▶ [ASSIGNED TASK] Return all the lines below in which the string "VBUS" appears.

Version comparison data
● ● ● ●

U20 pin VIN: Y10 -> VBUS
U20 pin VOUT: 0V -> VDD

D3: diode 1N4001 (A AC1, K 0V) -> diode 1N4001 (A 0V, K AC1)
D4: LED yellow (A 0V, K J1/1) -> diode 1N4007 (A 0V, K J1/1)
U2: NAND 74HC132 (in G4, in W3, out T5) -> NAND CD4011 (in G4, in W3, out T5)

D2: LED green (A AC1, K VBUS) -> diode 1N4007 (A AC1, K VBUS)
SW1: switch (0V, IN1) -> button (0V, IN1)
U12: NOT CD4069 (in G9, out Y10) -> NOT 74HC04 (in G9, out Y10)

● ● ● ●

▶ [EXPECTED ANSWER]
U20 pin VIN: Y10 -> VBUS
D2: LED green (A AC1, K VBUS) -> diode 1N4007 (A AC1, K VBUS)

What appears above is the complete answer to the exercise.